*ЗАДАЧА*. Представьте в виде нумерованного списка записи, начиная с самой первой и заканчивая строкой с «4.283% [275, 636]» включительно. Пустые строки не включайте.

*Сохранённые записи*.
________________________________________

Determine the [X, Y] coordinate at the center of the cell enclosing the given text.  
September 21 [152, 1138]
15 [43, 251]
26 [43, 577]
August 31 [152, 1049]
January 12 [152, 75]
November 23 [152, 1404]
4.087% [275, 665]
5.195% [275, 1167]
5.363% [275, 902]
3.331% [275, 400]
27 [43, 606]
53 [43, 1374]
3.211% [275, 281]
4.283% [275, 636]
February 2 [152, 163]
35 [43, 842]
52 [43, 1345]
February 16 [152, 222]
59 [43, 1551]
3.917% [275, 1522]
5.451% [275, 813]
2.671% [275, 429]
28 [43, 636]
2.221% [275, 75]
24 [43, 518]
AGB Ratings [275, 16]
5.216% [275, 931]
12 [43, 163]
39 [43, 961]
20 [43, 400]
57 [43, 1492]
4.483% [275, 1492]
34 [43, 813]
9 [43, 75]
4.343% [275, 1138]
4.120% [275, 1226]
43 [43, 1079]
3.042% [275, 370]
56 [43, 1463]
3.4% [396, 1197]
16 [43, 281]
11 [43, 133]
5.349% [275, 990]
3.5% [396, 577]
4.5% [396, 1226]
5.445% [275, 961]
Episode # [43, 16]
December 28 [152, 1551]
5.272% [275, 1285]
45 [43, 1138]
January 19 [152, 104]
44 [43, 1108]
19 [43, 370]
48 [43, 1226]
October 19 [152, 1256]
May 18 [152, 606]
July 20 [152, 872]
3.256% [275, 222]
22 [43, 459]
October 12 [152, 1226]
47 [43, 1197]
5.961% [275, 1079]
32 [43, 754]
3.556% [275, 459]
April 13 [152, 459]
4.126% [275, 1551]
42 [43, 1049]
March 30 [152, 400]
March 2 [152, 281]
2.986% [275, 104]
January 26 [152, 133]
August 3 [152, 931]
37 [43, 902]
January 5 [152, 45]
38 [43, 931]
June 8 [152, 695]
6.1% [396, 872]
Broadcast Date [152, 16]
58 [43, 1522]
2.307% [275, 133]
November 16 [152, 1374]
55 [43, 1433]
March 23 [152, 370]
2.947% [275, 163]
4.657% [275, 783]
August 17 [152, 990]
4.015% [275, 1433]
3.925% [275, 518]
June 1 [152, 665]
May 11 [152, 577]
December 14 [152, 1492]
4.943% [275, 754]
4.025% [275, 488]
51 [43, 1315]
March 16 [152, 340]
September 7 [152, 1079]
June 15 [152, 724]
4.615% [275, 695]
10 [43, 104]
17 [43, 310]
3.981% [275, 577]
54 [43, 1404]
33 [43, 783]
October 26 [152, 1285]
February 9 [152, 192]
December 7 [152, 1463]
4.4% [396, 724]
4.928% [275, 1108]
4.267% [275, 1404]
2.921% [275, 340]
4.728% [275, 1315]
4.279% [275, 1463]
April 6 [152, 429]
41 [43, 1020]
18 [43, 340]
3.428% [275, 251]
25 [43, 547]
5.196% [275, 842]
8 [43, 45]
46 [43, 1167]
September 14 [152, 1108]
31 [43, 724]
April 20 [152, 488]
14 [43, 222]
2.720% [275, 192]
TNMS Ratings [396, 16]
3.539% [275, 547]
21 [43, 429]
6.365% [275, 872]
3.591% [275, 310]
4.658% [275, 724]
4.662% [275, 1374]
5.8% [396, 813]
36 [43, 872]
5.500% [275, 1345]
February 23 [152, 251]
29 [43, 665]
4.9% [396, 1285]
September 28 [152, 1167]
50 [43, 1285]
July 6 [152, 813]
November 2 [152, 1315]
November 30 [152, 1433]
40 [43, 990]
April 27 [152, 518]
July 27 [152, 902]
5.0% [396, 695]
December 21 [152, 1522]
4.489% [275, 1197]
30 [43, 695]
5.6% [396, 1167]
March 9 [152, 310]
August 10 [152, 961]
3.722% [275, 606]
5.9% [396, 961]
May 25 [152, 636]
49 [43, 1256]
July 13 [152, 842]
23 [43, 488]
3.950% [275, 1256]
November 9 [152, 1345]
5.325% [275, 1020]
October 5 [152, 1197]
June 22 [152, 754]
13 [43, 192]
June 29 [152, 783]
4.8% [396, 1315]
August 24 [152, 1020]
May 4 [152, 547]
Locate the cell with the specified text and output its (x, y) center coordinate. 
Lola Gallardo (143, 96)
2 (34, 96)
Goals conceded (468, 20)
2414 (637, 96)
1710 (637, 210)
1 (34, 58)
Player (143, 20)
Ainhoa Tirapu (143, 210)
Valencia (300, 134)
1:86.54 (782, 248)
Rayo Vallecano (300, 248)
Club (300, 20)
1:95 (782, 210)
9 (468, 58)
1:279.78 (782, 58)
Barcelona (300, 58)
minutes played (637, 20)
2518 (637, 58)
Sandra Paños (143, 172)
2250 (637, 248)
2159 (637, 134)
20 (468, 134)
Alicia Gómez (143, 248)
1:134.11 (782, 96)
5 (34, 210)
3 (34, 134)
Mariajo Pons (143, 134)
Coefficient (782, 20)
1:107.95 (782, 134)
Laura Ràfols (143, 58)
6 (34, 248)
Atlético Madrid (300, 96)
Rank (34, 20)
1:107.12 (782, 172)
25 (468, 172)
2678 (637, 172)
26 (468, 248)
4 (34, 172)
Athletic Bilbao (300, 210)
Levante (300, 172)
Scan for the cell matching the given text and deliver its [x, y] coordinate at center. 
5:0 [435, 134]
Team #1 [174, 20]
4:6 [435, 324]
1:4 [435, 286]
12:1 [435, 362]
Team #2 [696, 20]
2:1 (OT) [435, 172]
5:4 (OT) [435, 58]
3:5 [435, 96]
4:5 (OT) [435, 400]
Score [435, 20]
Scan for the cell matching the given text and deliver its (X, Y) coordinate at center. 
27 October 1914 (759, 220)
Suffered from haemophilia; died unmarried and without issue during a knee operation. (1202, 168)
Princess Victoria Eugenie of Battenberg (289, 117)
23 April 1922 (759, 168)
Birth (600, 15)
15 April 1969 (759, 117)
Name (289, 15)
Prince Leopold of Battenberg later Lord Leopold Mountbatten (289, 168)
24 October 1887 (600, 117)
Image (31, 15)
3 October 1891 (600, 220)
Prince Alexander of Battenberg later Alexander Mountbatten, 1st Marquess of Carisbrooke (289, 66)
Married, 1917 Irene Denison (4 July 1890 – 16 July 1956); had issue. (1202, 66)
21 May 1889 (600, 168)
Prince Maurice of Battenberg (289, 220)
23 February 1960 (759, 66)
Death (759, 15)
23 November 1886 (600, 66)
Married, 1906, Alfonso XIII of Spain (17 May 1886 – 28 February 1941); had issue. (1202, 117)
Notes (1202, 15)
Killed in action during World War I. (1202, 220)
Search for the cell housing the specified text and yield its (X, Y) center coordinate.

________________________________________

*ОТВЕТ*.
1. Determine the [X, Y] coordinate at the center of the cell enclosing the given text.  
2. September 21 [152, 1138]
3. 15 [43, 251]
4. 26 [43, 577]
5. August 31 [152, 1049]
6. January 12 [152, 75]
7. November 23 [152, 1404]
8. 4.087% [275, 665]
9. 5.195% [275, 1167]
10. 5.363% [275, 902]
11. 3.331% [275, 400]
12. 27 [43, 606]
13. 53 [43, 1374]
14. 3.211% [275, 281]
15. 4.283% [275, 636]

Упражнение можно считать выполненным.